GOAL OF THE EXERCISE:
The answer must be one number: how many lines in the data below include the string "purple".

----

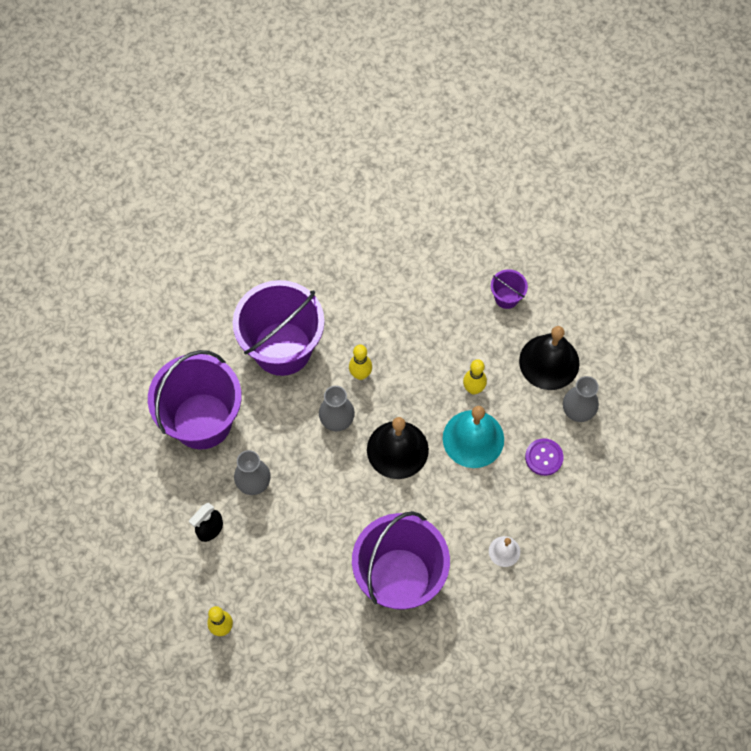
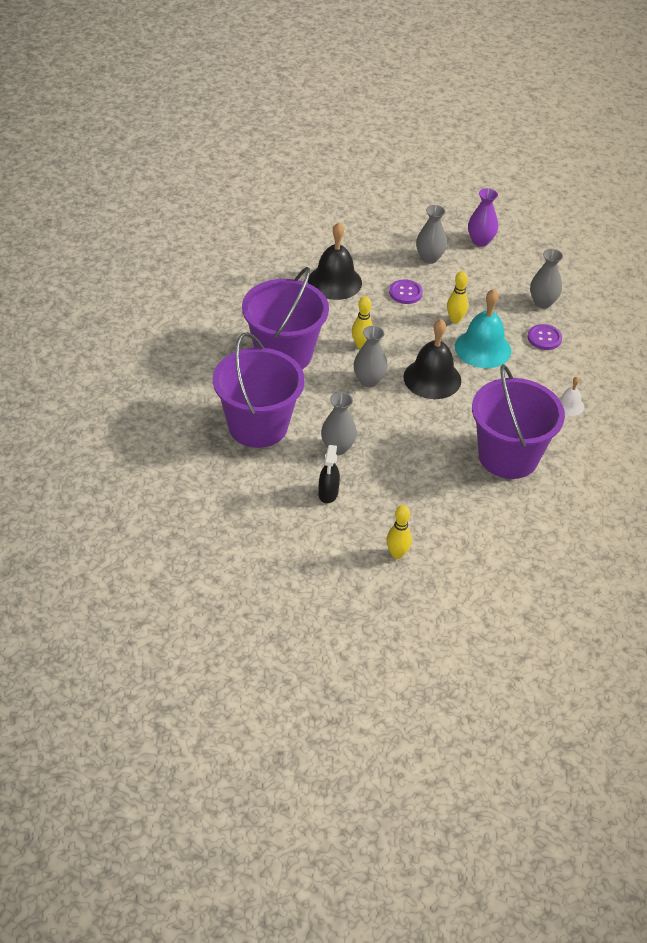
camera: 35 degrees left, 20 degrees down
purple bucket [491,269,528,309] -> grey vase [416,205,447,264]
black bell [519,326,580,390] -> black bell moved to [308,222,362,300]
none -> purple button [389,279,423,304]
none -> purple vase [468,188,498,247]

----

SOLUTION FOR THIS TASK:
3